EXERCISE INSTRUCTIONS ->
Word for word, write the lines below out again, with no pictures.

INPUT DATA ->
|---|
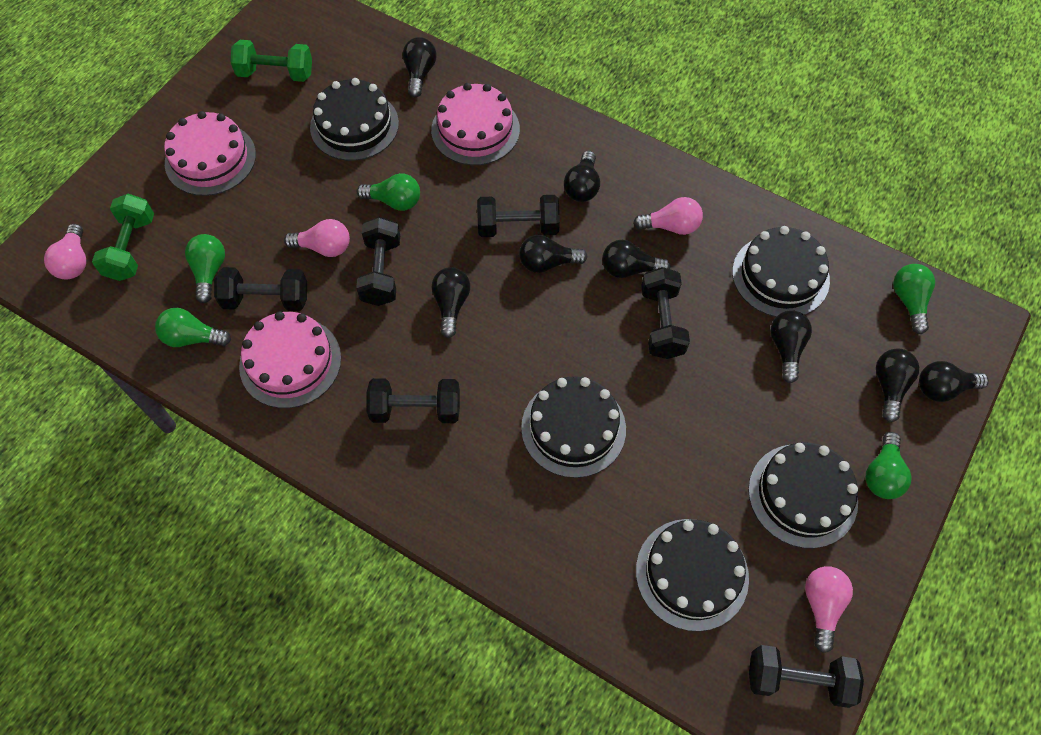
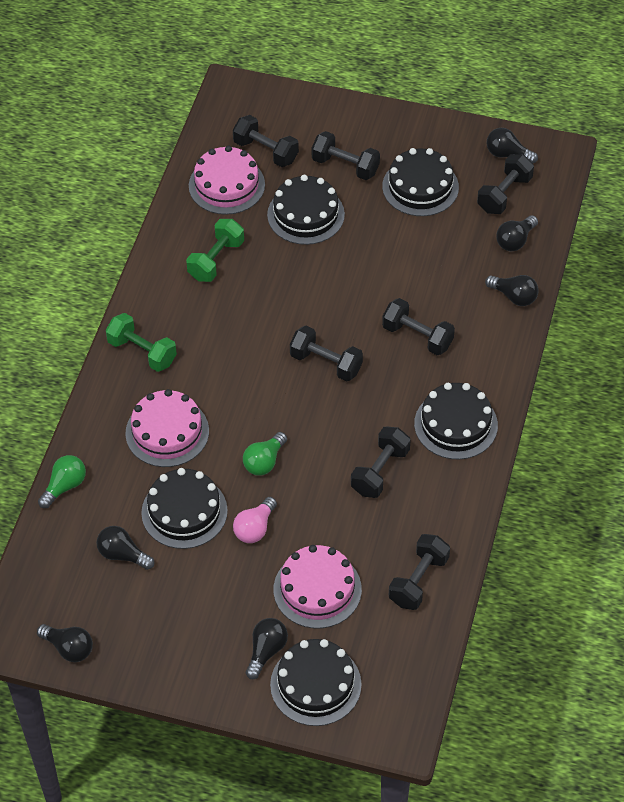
black dumbbell: 6 -> 7
black light bulb: 8 -> 6
green light bulb: 5 -> 2
pink light bulb: 4 -> 1

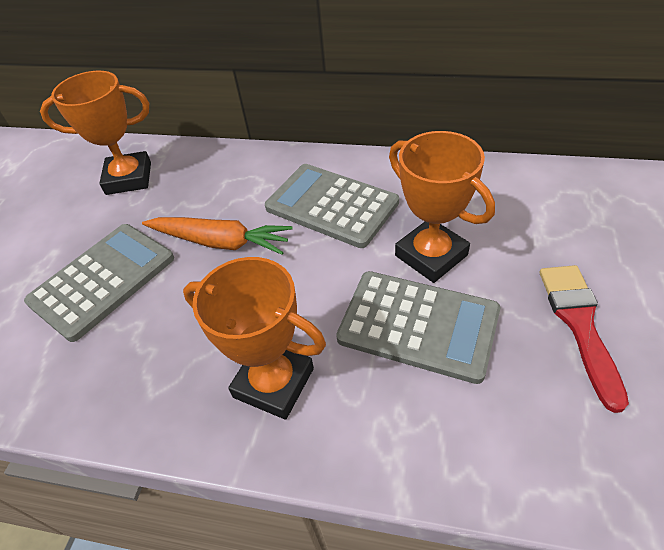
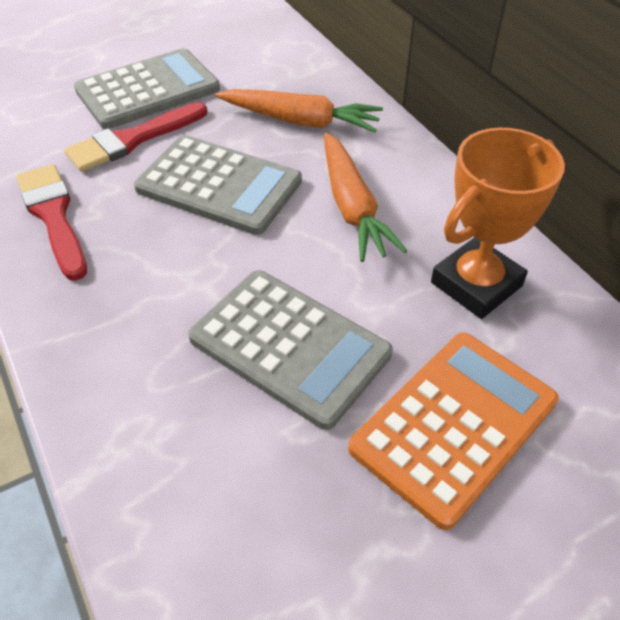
orange calculator: 0 -> 1
orange carrot: 1 -> 2
orange trophy: 3 -> 1
red brush: 1 -> 2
|---|
RESPONSE AREA ->
black dumbbell: 6 -> 7
black light bulb: 8 -> 6
green light bulb: 5 -> 2
pink light bulb: 4 -> 1

orange calculator: 0 -> 1
orange carrot: 1 -> 2
orange trophy: 3 -> 1
red brush: 1 -> 2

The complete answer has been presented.